[Data items]

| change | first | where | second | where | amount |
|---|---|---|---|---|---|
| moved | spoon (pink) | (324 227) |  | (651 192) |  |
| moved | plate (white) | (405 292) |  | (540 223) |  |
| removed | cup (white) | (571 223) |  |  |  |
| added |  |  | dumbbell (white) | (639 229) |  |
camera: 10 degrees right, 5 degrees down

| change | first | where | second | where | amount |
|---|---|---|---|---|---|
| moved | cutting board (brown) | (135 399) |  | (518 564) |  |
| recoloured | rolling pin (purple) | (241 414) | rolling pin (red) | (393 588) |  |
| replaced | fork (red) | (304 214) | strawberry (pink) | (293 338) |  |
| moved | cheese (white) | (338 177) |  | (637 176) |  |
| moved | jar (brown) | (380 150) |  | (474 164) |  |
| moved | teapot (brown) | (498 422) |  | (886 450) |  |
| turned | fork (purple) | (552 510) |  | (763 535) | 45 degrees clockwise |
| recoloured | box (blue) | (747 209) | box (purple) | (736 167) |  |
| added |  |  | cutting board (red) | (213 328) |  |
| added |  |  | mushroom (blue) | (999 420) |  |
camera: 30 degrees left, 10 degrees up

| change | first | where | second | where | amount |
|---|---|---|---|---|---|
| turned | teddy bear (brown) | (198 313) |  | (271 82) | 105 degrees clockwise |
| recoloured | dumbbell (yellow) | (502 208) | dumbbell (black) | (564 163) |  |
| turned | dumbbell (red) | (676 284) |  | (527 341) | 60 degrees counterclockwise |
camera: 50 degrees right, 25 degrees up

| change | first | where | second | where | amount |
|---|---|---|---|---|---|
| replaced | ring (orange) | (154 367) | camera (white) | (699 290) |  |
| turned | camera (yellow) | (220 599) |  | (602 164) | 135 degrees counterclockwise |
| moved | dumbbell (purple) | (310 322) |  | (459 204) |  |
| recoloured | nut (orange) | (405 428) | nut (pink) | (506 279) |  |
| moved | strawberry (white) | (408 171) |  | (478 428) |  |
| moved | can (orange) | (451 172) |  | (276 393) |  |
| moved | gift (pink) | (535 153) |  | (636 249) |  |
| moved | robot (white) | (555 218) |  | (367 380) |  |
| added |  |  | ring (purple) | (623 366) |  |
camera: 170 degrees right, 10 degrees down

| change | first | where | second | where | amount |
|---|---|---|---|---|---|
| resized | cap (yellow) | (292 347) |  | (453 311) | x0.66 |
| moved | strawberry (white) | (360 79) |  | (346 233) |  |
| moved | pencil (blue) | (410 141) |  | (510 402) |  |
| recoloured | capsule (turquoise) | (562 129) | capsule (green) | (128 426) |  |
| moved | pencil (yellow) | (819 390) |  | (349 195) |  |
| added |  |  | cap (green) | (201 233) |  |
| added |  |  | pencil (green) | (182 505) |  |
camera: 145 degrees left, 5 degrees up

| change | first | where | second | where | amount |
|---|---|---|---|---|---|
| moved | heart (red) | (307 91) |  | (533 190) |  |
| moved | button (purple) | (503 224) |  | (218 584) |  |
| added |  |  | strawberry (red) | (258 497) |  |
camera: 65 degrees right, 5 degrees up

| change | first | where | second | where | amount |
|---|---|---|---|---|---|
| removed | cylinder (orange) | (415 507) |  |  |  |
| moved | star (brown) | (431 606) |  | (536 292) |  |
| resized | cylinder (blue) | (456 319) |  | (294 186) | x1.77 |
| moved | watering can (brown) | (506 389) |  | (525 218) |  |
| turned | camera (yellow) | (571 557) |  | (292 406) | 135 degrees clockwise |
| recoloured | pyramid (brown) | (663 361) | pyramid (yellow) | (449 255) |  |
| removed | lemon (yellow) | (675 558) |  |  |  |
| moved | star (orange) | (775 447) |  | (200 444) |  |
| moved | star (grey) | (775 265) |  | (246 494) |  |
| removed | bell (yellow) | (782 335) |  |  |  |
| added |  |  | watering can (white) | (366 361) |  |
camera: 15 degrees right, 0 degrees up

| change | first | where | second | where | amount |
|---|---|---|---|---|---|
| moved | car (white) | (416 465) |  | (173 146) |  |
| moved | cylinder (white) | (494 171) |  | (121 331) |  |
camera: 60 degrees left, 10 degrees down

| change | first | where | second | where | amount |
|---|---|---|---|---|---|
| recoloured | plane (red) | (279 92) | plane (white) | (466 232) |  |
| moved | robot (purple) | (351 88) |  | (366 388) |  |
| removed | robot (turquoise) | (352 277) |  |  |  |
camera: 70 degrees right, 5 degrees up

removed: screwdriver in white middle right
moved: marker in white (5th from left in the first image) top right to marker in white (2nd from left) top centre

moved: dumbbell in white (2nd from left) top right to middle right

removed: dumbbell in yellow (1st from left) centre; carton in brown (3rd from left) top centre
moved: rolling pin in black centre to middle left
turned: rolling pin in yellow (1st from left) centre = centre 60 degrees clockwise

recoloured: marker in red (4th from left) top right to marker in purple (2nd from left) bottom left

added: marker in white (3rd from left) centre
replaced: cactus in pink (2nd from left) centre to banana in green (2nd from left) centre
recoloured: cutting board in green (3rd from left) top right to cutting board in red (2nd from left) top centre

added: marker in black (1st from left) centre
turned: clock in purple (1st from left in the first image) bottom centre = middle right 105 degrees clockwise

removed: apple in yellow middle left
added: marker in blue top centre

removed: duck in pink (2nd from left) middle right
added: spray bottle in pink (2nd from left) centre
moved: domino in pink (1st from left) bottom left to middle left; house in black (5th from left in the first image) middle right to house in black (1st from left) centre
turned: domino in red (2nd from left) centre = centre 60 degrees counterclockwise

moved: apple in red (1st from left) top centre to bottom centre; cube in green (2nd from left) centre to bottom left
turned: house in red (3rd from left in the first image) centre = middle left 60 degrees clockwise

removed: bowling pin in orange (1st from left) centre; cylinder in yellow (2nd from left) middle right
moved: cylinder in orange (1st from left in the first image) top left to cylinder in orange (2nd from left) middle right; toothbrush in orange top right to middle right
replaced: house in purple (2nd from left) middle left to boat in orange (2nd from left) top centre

*The problem*.
Find every line above where the word "watering" occurs, and copy that line.

*Result of the task*.
| moved | watering can (brown) | (506 389) |  | (525 218) |  |
| added |  |  | watering can (white) | (366 361) |  |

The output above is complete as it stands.